## [The input]
————————

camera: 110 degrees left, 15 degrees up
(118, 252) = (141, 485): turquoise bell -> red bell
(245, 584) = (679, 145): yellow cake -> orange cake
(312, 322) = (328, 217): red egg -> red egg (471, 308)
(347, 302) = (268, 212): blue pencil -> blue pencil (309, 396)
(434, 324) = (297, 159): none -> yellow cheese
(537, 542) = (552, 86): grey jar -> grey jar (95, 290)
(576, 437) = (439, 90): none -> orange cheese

————————

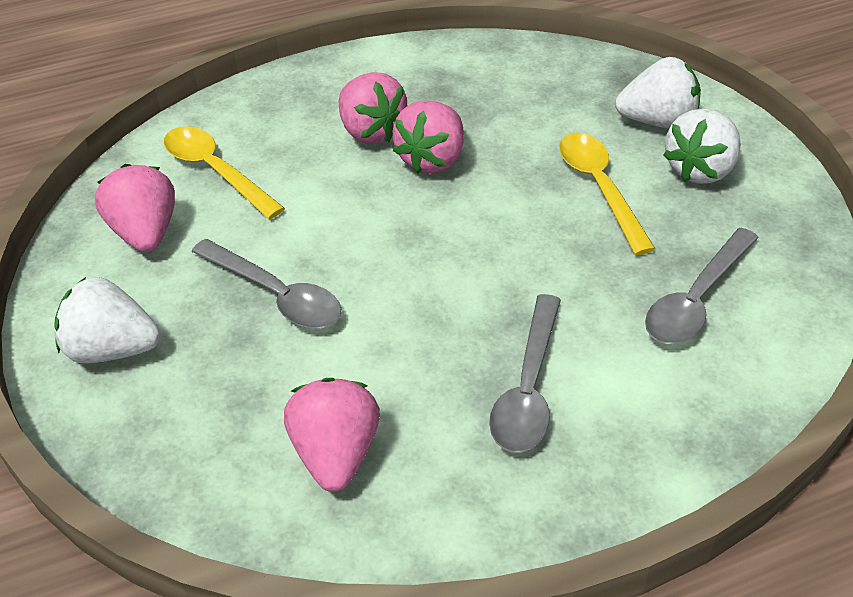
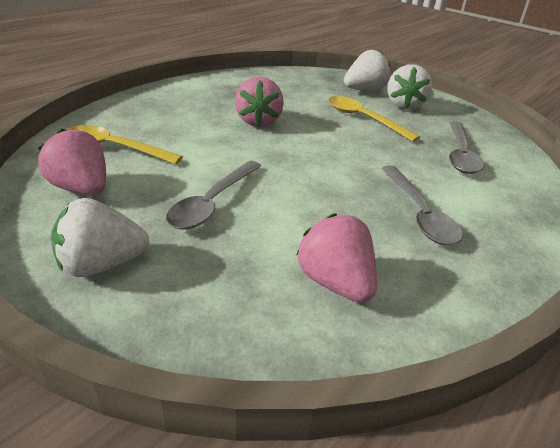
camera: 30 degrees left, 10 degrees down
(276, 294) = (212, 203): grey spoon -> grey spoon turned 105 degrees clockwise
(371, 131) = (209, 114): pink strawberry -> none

————————

The range runs from the line above containing "(347, 302) = (268, 212): blue" to the line containing "(576, 437) = (439, 90): none -> orange cheese", inclusive. Restate those lines word for word and no others.

## [Written response]
(347, 302) = (268, 212): blue pencil -> blue pencil (309, 396)
(434, 324) = (297, 159): none -> yellow cheese
(537, 542) = (552, 86): grey jar -> grey jar (95, 290)
(576, 437) = (439, 90): none -> orange cheese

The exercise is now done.